Exercise brief
The answer is an exact repeat of the entries below, with the pictures omitted.

Data records
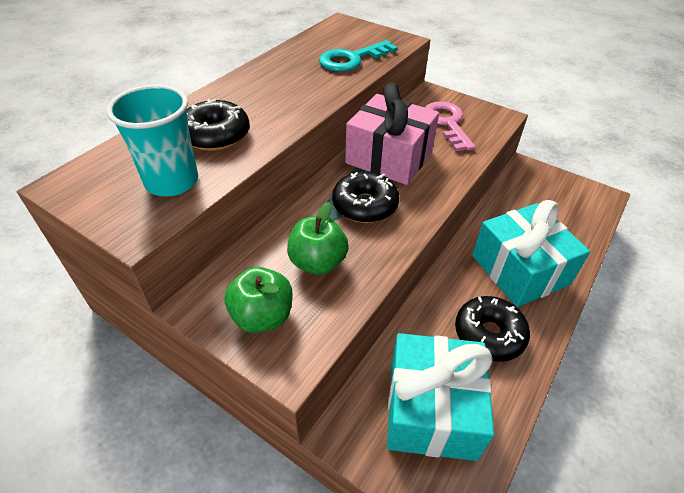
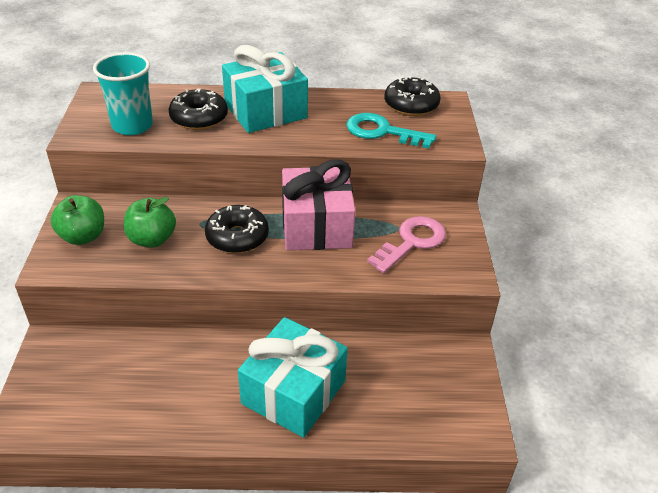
camera: 55 degrees right, 5 degrees down
(431, 409) = (94, 383): turquoise gift -> turquoise gift (265, 111)
(489, 334) = (194, 394): black donut -> black donut (411, 105)

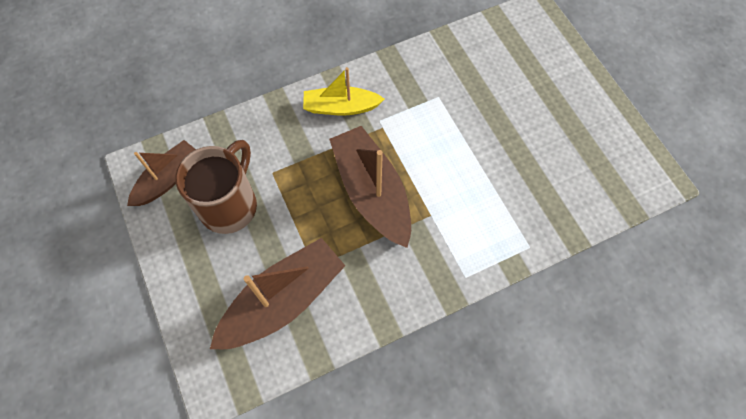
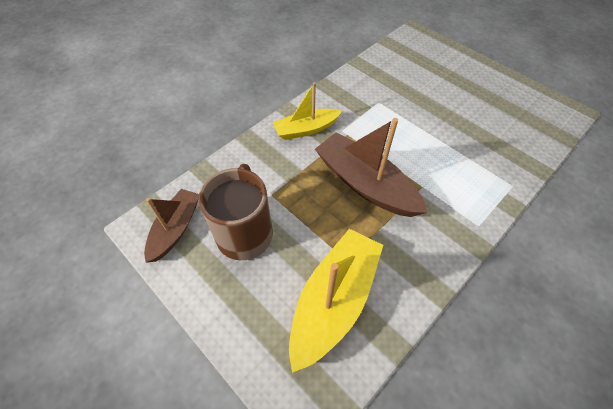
camera: 20 degrees left, 10 degrees down
(283, 300) = (334, 300): brown boat -> yellow boat

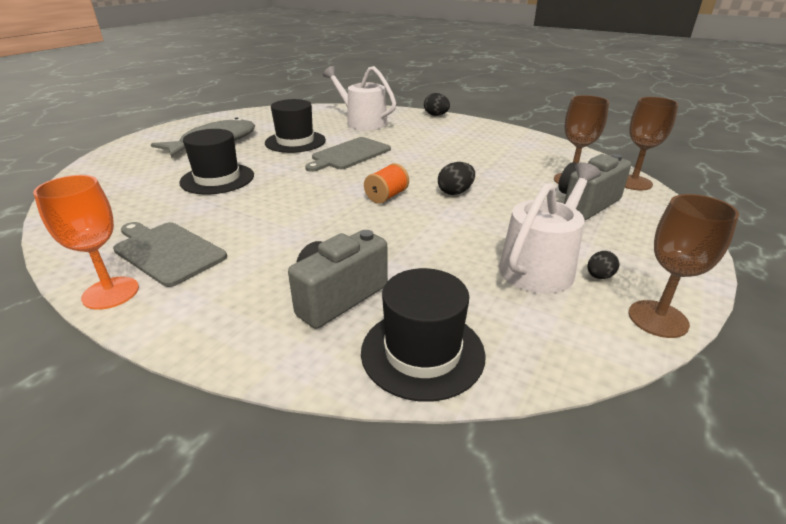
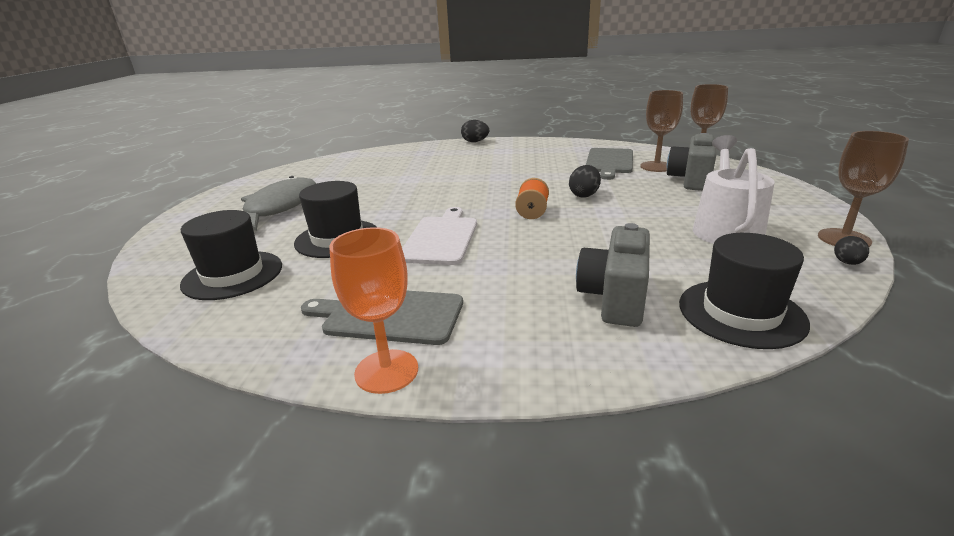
camera: 25 degrees left, 5 degrees down
(285, 200) = (441, 238): none -> white cutting board
(295, 142) = (371, 188): black hat -> black hat (233, 275)
(349, 154) = (444, 188): grey cutting board -> grey cutting board (609, 162)
(362, 122) = (414, 159): white watering can -> none
(599, 276) = (771, 224): black egg -> black egg (847, 263)

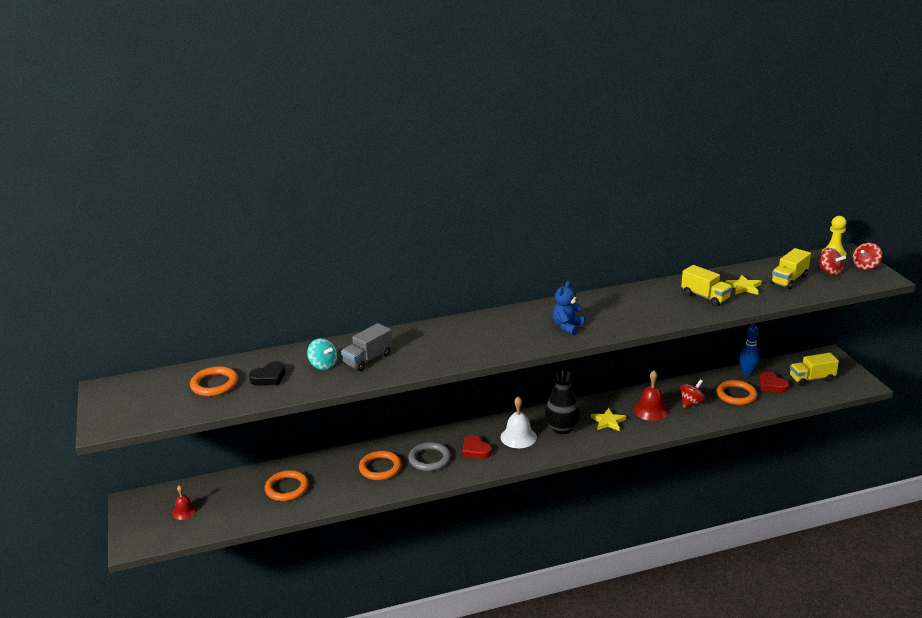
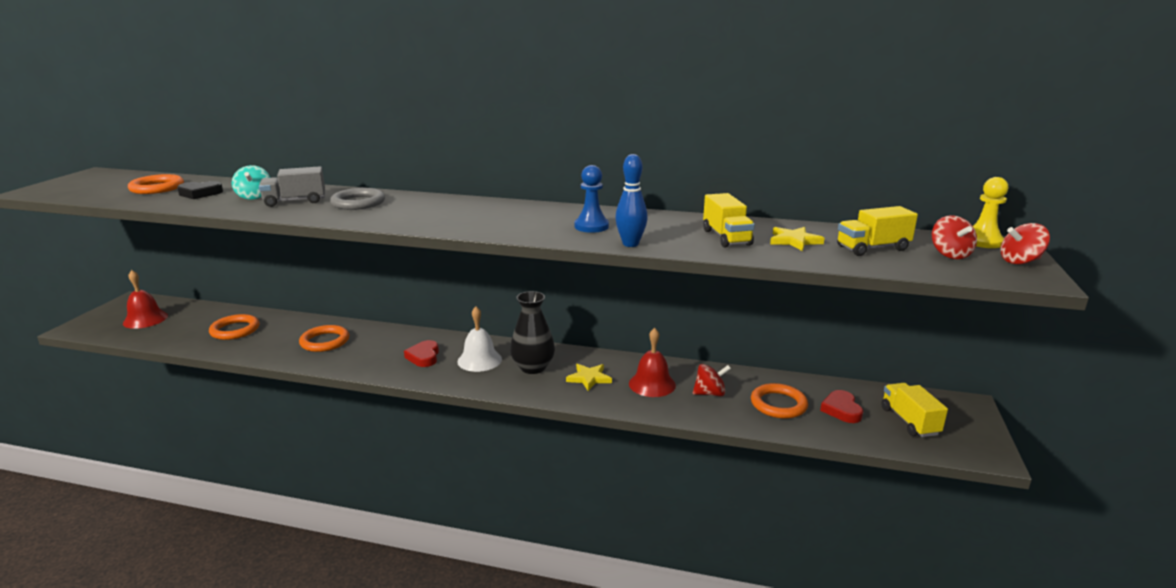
camera: 30 degrees right, 5 degrees down
(184, 511) = (145, 319): red bell -> red bell, size x1.61
(429, 459) = (374, 349): grey ring -> grey ring (358, 203)
(567, 327) = (518, 224): blue teddy bear -> none
(616, 314) = (591, 226): none -> blue pawn
(747, 373) = (822, 387): blue bowling pin -> blue bowling pin (630, 244)
(811, 379) = (909, 421): yellow truck -> yellow truck turned 60 degrees clockwise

Written reply
camera: 55 degrees right, 5 degrees down
(431, 409) = (94, 383): turquoise gift -> turquoise gift (265, 111)
(489, 334) = (194, 394): black donut -> black donut (411, 105)

camera: 20 degrees left, 10 degrees down
(283, 300) = (334, 300): brown boat -> yellow boat

camera: 25 degrees left, 5 degrees down
(285, 200) = (441, 238): none -> white cutting board
(295, 142) = (371, 188): black hat -> black hat (233, 275)
(349, 154) = (444, 188): grey cutting board -> grey cutting board (609, 162)
(362, 122) = (414, 159): white watering can -> none
(599, 276) = (771, 224): black egg -> black egg (847, 263)

camera: 30 degrees right, 5 degrees down
(184, 511) = (145, 319): red bell -> red bell, size x1.61
(429, 459) = (374, 349): grey ring -> grey ring (358, 203)
(567, 327) = (518, 224): blue teddy bear -> none
(616, 314) = (591, 226): none -> blue pawn
(747, 373) = (822, 387): blue bowling pin -> blue bowling pin (630, 244)
(811, 379) = (909, 421): yellow truck -> yellow truck turned 60 degrees clockwise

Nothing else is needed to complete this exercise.